Exercise prompt =
Each entry needs to be restated exactly as written.

Material to process =
◇ ◇ ◇

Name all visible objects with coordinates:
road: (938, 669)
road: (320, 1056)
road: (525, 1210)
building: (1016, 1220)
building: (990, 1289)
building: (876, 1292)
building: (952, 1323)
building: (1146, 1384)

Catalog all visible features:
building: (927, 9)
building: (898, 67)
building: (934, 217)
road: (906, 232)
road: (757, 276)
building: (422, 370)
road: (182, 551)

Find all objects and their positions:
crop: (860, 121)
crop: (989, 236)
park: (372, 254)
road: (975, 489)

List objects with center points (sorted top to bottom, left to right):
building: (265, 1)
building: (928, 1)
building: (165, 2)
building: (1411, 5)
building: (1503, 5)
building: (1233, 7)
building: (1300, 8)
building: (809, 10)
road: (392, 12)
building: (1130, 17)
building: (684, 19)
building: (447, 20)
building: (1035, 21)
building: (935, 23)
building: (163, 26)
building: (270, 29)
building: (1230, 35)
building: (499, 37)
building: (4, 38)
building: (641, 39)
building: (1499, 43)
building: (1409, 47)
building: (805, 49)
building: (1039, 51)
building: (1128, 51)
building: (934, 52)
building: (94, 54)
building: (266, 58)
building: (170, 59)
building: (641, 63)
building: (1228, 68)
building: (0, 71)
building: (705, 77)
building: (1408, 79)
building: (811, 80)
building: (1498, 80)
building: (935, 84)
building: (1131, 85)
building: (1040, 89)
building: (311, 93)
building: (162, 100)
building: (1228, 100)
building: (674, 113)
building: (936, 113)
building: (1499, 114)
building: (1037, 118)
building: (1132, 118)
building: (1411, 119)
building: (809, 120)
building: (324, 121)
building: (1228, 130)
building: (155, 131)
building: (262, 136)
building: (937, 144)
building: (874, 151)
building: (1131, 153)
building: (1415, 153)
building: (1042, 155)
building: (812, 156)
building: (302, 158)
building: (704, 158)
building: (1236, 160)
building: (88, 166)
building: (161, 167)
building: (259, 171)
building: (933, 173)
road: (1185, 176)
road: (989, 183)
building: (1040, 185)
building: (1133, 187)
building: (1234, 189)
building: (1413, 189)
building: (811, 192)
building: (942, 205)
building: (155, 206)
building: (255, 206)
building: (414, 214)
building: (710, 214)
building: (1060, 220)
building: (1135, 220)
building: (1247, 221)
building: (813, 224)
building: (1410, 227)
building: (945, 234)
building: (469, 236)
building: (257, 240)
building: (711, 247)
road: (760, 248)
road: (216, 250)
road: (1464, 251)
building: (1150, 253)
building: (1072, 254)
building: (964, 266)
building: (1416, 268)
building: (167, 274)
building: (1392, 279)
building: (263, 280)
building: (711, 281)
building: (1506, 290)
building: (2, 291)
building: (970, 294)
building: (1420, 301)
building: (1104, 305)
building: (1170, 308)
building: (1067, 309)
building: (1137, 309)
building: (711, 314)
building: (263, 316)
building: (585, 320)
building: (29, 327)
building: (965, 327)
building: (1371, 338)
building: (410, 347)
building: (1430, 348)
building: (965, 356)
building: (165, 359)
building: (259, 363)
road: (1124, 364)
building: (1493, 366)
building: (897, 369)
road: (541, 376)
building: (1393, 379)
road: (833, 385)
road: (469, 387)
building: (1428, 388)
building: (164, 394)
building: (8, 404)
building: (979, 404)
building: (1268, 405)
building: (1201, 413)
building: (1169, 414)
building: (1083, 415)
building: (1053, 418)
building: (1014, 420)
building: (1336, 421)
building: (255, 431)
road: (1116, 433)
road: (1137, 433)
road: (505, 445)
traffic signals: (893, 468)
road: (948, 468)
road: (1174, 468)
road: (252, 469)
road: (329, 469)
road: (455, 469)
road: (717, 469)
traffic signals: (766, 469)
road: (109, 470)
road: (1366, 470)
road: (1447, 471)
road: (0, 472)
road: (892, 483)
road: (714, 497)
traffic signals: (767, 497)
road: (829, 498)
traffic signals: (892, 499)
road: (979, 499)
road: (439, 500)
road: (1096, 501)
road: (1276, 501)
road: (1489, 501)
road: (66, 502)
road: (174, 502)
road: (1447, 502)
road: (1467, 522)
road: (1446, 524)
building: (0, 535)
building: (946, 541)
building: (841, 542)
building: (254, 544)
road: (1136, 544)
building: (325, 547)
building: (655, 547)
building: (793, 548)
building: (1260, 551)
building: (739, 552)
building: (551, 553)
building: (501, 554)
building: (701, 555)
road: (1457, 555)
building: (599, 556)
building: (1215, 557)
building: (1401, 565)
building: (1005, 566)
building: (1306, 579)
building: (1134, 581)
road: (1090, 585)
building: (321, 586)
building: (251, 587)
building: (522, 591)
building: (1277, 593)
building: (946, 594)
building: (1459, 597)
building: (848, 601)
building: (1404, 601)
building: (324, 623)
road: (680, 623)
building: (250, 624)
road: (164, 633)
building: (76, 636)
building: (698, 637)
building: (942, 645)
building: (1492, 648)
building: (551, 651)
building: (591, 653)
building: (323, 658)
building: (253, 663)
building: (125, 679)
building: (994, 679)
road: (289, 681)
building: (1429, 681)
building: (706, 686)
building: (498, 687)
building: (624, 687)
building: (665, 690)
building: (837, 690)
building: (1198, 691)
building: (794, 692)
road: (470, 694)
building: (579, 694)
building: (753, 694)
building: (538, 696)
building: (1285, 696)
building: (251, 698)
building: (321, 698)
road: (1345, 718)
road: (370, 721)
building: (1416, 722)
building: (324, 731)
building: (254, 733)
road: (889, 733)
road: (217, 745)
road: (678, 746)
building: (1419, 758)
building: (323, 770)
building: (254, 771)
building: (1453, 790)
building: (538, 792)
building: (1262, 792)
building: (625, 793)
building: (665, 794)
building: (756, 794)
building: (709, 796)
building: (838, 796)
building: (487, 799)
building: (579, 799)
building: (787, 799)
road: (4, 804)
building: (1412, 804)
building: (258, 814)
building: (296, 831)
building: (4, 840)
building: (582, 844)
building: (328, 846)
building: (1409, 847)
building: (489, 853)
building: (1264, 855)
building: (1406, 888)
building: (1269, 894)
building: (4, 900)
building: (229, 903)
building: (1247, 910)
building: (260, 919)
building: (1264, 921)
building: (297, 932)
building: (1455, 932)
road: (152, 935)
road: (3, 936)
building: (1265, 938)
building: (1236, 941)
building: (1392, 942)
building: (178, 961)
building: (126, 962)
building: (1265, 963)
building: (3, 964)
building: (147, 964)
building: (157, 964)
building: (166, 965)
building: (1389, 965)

◇ ◇ ◇

Output below =
Name all visible objects with coordinates:
road: (938, 669)
road: (320, 1056)
road: (525, 1210)
building: (1016, 1220)
building: (990, 1289)
building: (876, 1292)
building: (952, 1323)
building: (1146, 1384)

Catalog all visible features:
building: (927, 9)
building: (898, 67)
building: (934, 217)
road: (906, 232)
road: (757, 276)
building: (422, 370)
road: (182, 551)

Find all objects and their positions:
crop: (860, 121)
crop: (989, 236)
park: (372, 254)
road: (975, 489)

List objects with center points (sorted top to bottom, left to right):
building: (265, 1)
building: (928, 1)
building: (165, 2)
building: (1411, 5)
building: (1503, 5)
building: (1233, 7)
building: (1300, 8)
building: (809, 10)
road: (392, 12)
building: (1130, 17)
building: (684, 19)
building: (447, 20)
building: (1035, 21)
building: (935, 23)
building: (163, 26)
building: (270, 29)
building: (1230, 35)
building: (499, 37)
building: (4, 38)
building: (641, 39)
building: (1499, 43)
building: (1409, 47)
building: (805, 49)
building: (1039, 51)
building: (1128, 51)
building: (934, 52)
building: (94, 54)
building: (266, 58)
building: (170, 59)
building: (641, 63)
building: (1228, 68)
building: (0, 71)
building: (705, 77)
building: (1408, 79)
building: (811, 80)
building: (1498, 80)
building: (935, 84)
building: (1131, 85)
building: (1040, 89)
building: (311, 93)
building: (162, 100)
building: (1228, 100)
building: (674, 113)
building: (936, 113)
building: (1499, 114)
building: (1037, 118)
building: (1132, 118)
building: (1411, 119)
building: (809, 120)
building: (324, 121)
building: (1228, 130)
building: (155, 131)
building: (262, 136)
building: (937, 144)
building: (874, 151)
building: (1131, 153)
building: (1415, 153)
building: (1042, 155)
building: (812, 156)
building: (302, 158)
building: (704, 158)
building: (1236, 160)
building: (88, 166)
building: (161, 167)
building: (259, 171)
building: (933, 173)
road: (1185, 176)
road: (989, 183)
building: (1040, 185)
building: (1133, 187)
building: (1234, 189)
building: (1413, 189)
building: (811, 192)
building: (942, 205)
building: (155, 206)
building: (255, 206)
building: (414, 214)
building: (710, 214)
building: (1060, 220)
building: (1135, 220)
building: (1247, 221)
building: (813, 224)
building: (1410, 227)
building: (945, 234)
building: (469, 236)
building: (257, 240)
building: (711, 247)
road: (760, 248)
road: (216, 250)
road: (1464, 251)
building: (1150, 253)
building: (1072, 254)
building: (964, 266)
building: (1416, 268)
building: (167, 274)
building: (1392, 279)
building: (263, 280)
building: (711, 281)
building: (1506, 290)
building: (2, 291)
building: (970, 294)
building: (1420, 301)
building: (1104, 305)
building: (1170, 308)
building: (1067, 309)
building: (1137, 309)
building: (711, 314)
building: (263, 316)
building: (585, 320)
building: (29, 327)
building: (965, 327)
building: (1371, 338)
building: (410, 347)
building: (1430, 348)
building: (965, 356)
building: (165, 359)
building: (259, 363)
road: (1124, 364)
building: (1493, 366)
building: (897, 369)
road: (541, 376)
building: (1393, 379)
road: (833, 385)
road: (469, 387)
building: (1428, 388)
building: (164, 394)
building: (8, 404)
building: (979, 404)
building: (1268, 405)
building: (1201, 413)
building: (1169, 414)
building: (1083, 415)
building: (1053, 418)
building: (1014, 420)
building: (1336, 421)
building: (255, 431)
road: (1116, 433)
road: (1137, 433)
road: (505, 445)
traffic signals: (893, 468)
road: (948, 468)
road: (1174, 468)
road: (252, 469)
road: (329, 469)
road: (455, 469)
road: (717, 469)
traffic signals: (766, 469)
road: (109, 470)
road: (1366, 470)
road: (1447, 471)
road: (0, 472)
road: (892, 483)
road: (714, 497)
traffic signals: (767, 497)
road: (829, 498)
traffic signals: (892, 499)
road: (979, 499)
road: (439, 500)
road: (1096, 501)
road: (1276, 501)
road: (1489, 501)
road: (66, 502)
road: (174, 502)
road: (1447, 502)
road: (1467, 522)
road: (1446, 524)
building: (0, 535)
building: (946, 541)
building: (841, 542)
building: (254, 544)
road: (1136, 544)
building: (325, 547)
building: (655, 547)
building: (793, 548)
building: (1260, 551)
building: (739, 552)
building: (551, 553)
building: (501, 554)
building: (701, 555)
road: (1457, 555)
building: (599, 556)
building: (1215, 557)
building: (1401, 565)
building: (1005, 566)
building: (1306, 579)
building: (1134, 581)
road: (1090, 585)
building: (321, 586)
building: (251, 587)
building: (522, 591)
building: (1277, 593)
building: (946, 594)
building: (1459, 597)
building: (848, 601)
building: (1404, 601)
building: (324, 623)
road: (680, 623)
building: (250, 624)
road: (164, 633)
building: (76, 636)
building: (698, 637)
building: (942, 645)
building: (1492, 648)
building: (551, 651)
building: (591, 653)
building: (323, 658)
building: (253, 663)
building: (125, 679)
building: (994, 679)
road: (289, 681)
building: (1429, 681)
building: (706, 686)
building: (498, 687)
building: (624, 687)
building: (665, 690)
building: (837, 690)
building: (1198, 691)
building: (794, 692)
road: (470, 694)
building: (579, 694)
building: (753, 694)
building: (538, 696)
building: (1285, 696)
building: (251, 698)
building: (321, 698)
road: (1345, 718)
road: (370, 721)
building: (1416, 722)
building: (324, 731)
building: (254, 733)
road: (889, 733)
road: (217, 745)
road: (678, 746)
building: (1419, 758)
building: (323, 770)
building: (254, 771)
building: (1453, 790)
building: (538, 792)
building: (1262, 792)
building: (625, 793)
building: (665, 794)
building: (756, 794)
building: (709, 796)
building: (838, 796)
building: (487, 799)
building: (579, 799)
building: (787, 799)
road: (4, 804)
building: (1412, 804)
building: (258, 814)
building: (296, 831)
building: (4, 840)
building: (582, 844)
building: (328, 846)
building: (1409, 847)
building: (489, 853)
building: (1264, 855)
building: (1406, 888)
building: (1269, 894)
building: (4, 900)
building: (229, 903)
building: (1247, 910)
building: (260, 919)
building: (1264, 921)
building: (297, 932)
building: (1455, 932)
road: (152, 935)
road: (3, 936)
building: (1265, 938)
building: (1236, 941)
building: (1392, 942)
building: (178, 961)
building: (126, 962)
building: (1265, 963)
building: (3, 964)
building: (147, 964)
building: (157, 964)
building: (166, 965)
building: (1389, 965)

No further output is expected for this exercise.